(TRY IT):
Give again, word for word, each line below starting at the one that contains "BROWN LIGHT BULB (no. 1 from left)" and ending at the one that contains "GREY PLATE (no. 1 from left)".

(MATERIAL FOR THE TASK):
____________________

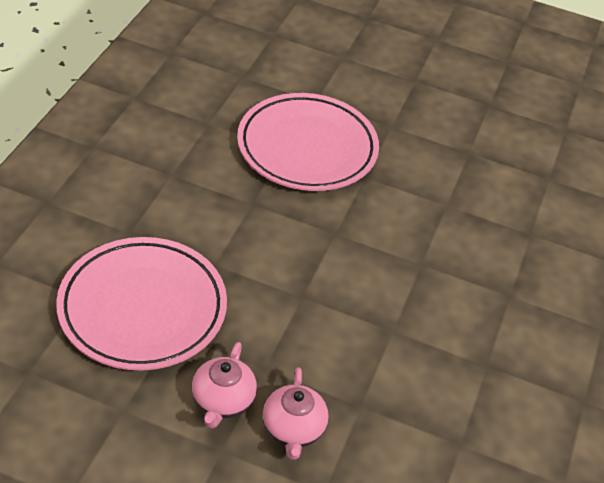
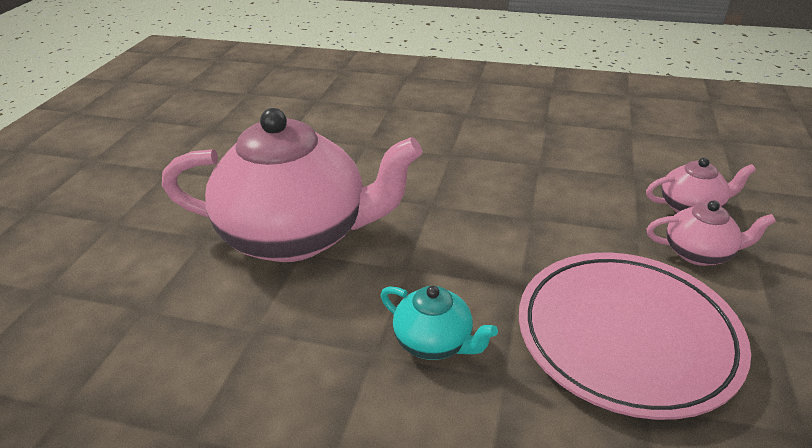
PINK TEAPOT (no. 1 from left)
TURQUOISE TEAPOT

____________________

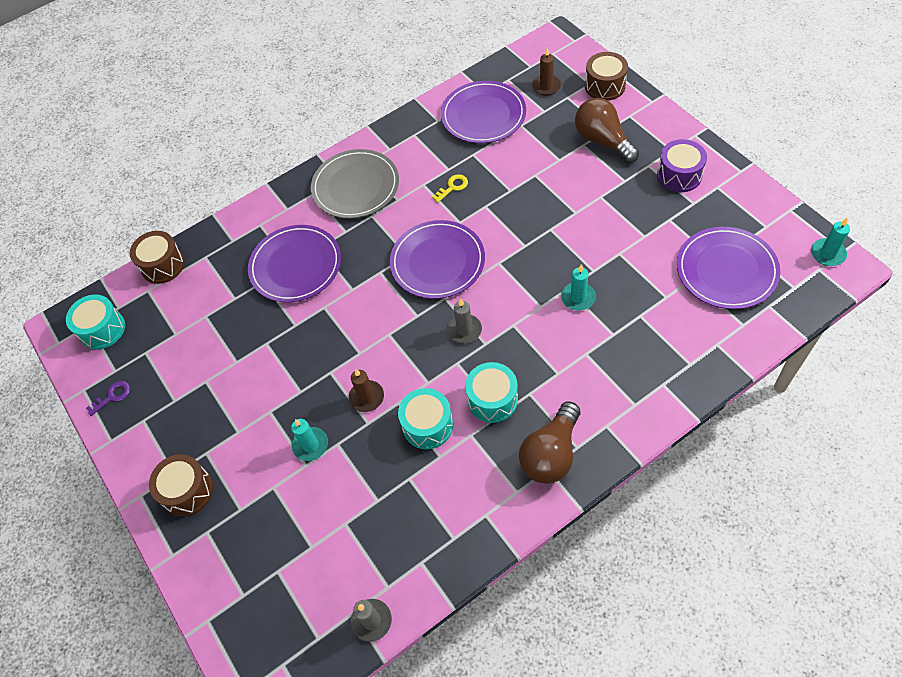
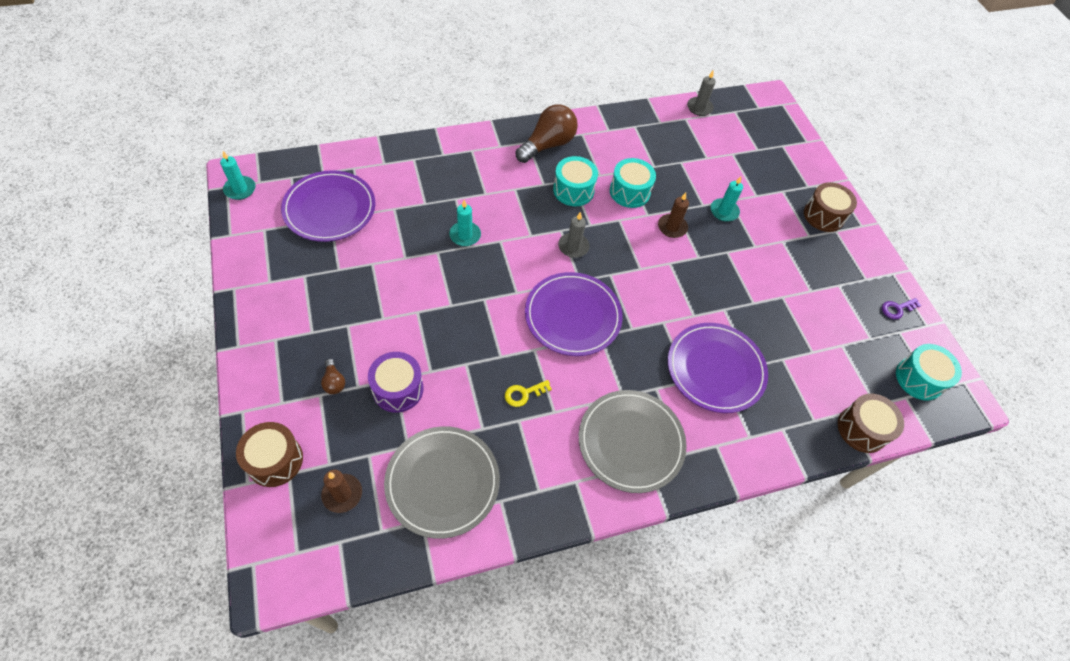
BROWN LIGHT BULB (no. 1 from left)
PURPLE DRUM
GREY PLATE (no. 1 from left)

____________________

(ANSWER TO THE EXERCISE):
BROWN LIGHT BULB (no. 1 from left)
PURPLE DRUM
GREY PLATE (no. 1 from left)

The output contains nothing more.